* _DIRECTIONS_: In the entries below, begin at the line with "(612, 376) = (532, 187): turquoise" and stop after the line with "(310, 316) = (283, 390): blue"; output those lines exactly and omit the pictures.

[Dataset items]
▬▬▬

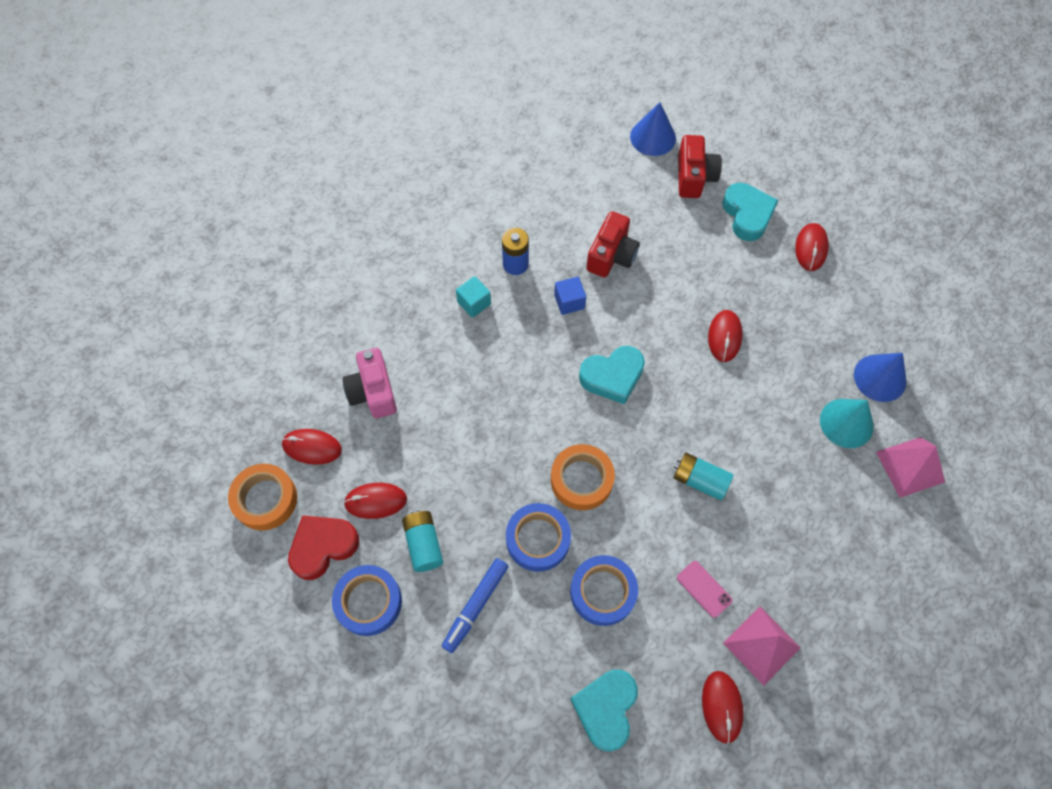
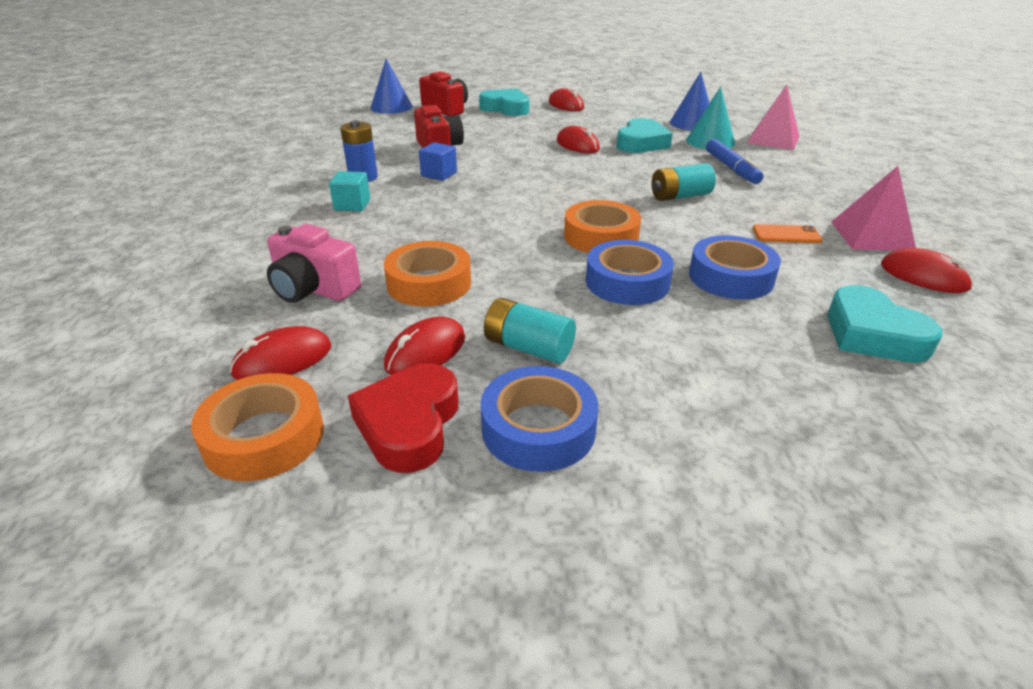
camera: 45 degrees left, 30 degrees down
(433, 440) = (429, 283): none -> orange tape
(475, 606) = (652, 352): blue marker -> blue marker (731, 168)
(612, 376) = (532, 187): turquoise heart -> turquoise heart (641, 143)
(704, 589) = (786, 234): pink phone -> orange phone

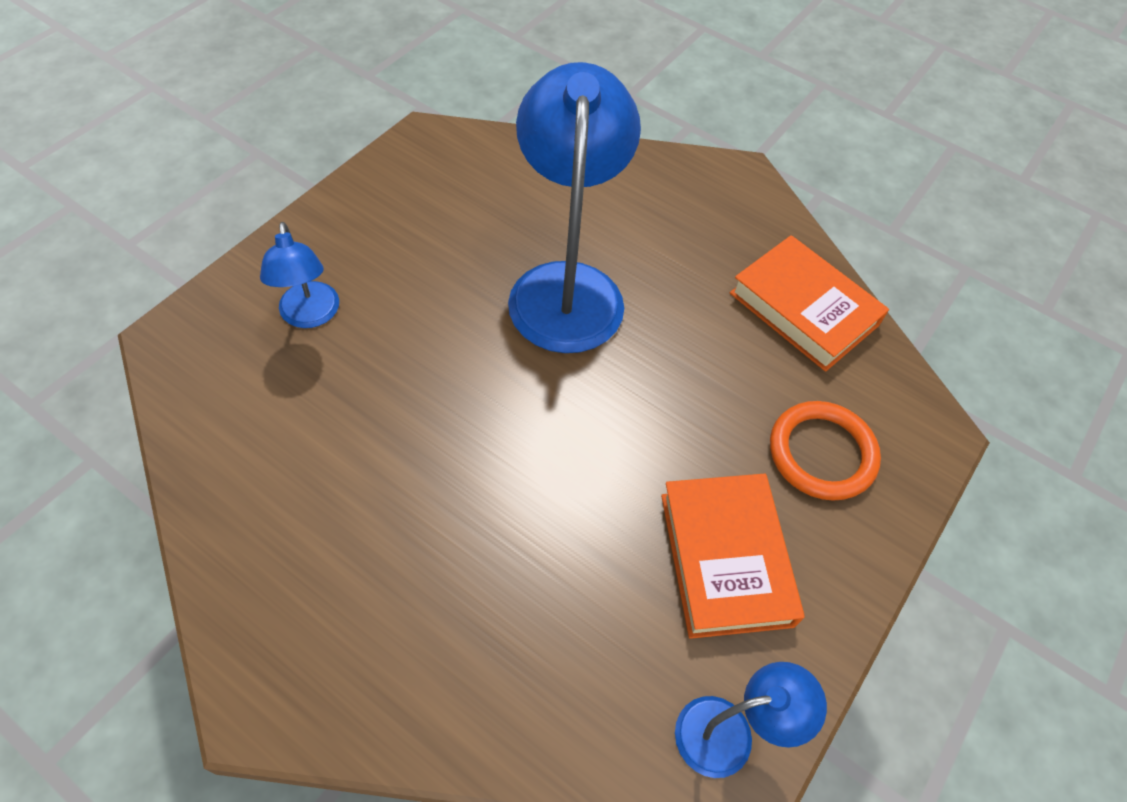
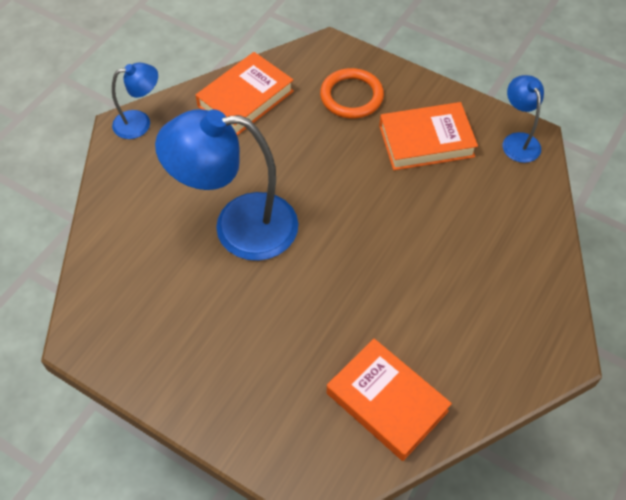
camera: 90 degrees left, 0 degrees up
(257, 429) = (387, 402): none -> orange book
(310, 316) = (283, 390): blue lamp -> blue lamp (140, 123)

▬▬▬

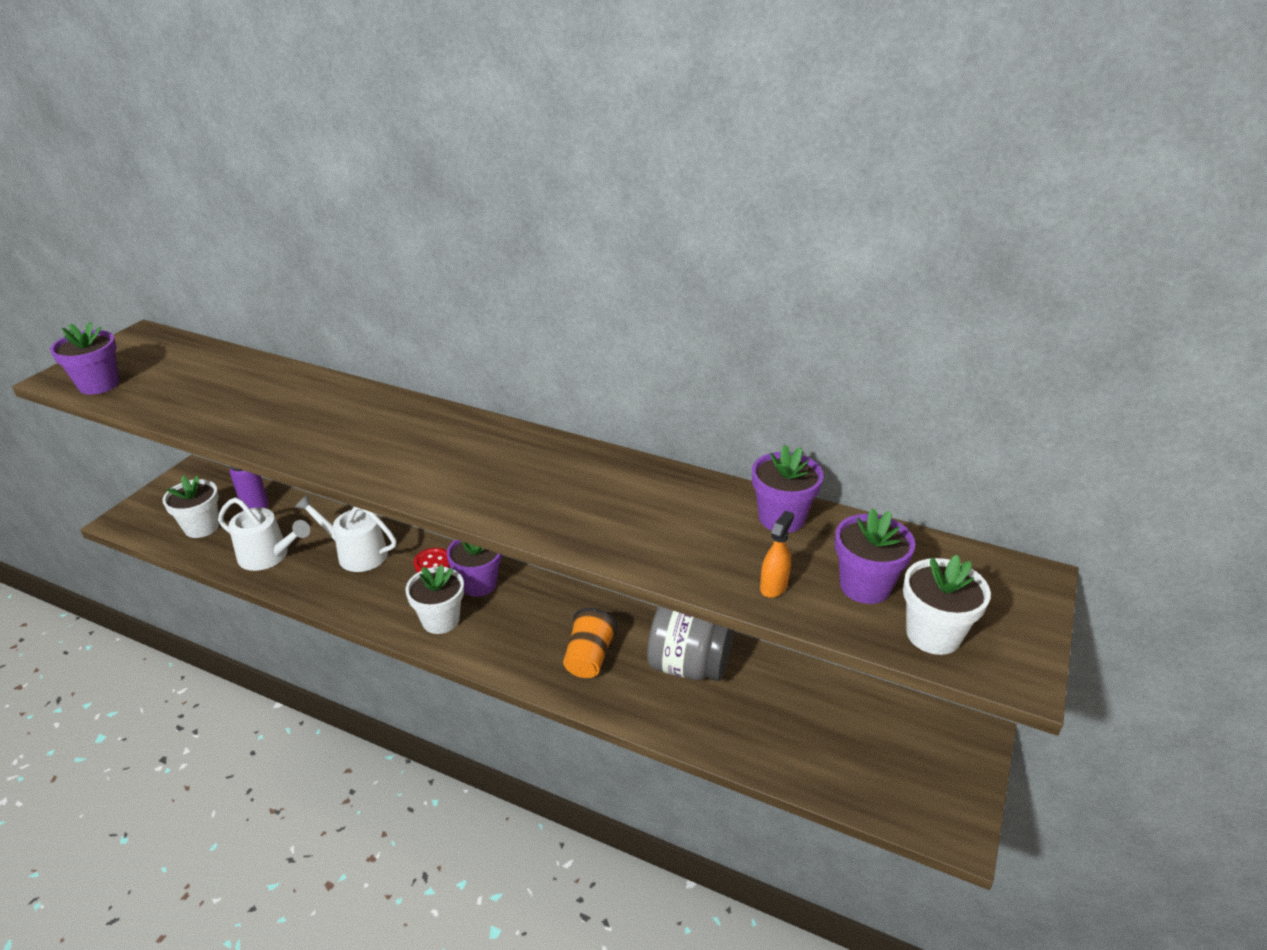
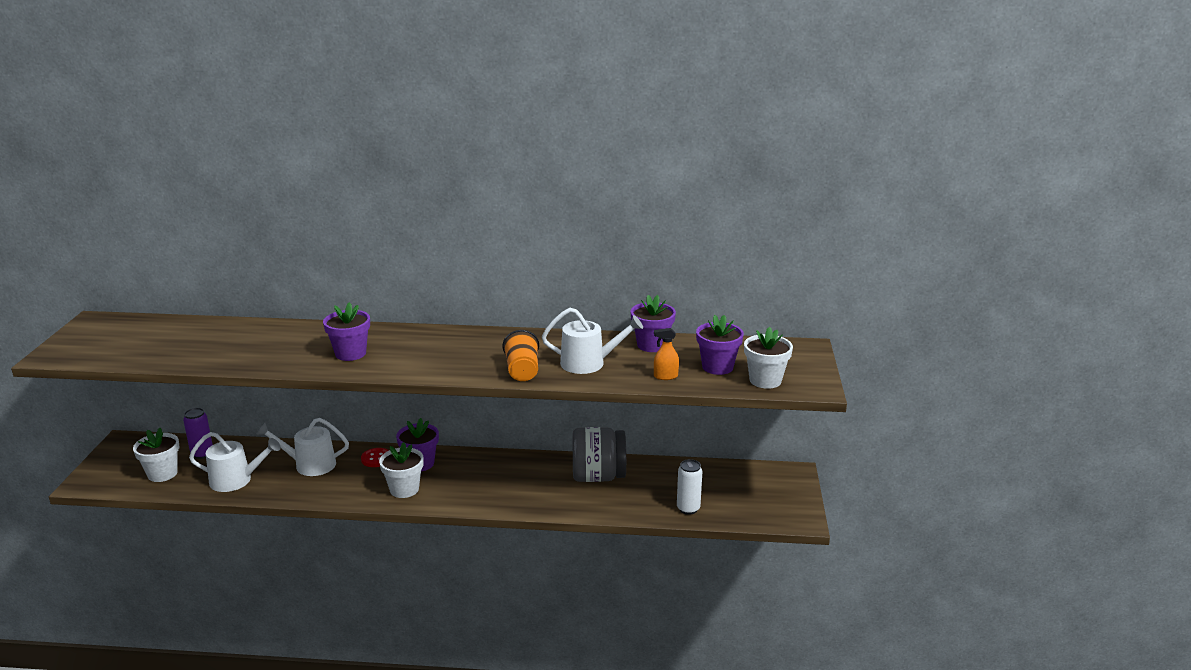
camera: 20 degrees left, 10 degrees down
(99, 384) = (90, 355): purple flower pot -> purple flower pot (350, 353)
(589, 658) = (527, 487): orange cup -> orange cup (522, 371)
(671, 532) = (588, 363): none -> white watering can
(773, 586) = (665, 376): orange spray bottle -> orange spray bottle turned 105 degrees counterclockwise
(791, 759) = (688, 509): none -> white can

▬▬▬

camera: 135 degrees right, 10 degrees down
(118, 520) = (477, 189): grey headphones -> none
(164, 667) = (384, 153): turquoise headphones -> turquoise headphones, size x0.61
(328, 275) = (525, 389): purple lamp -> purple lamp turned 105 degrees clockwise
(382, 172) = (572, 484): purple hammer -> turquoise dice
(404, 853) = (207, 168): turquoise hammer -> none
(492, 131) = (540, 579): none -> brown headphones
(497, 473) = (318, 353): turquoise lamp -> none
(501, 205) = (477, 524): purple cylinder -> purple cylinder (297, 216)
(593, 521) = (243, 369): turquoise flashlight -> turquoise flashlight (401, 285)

▬▬▬

* _YOUR SOLUTION_:
(612, 376) = (532, 187): turquoise heart -> turquoise heart (641, 143)
(704, 589) = (786, 234): pink phone -> orange phone

camera: 90 degrees left, 0 degrees up
(257, 429) = (387, 402): none -> orange book
(310, 316) = (283, 390): blue lamp -> blue lamp (140, 123)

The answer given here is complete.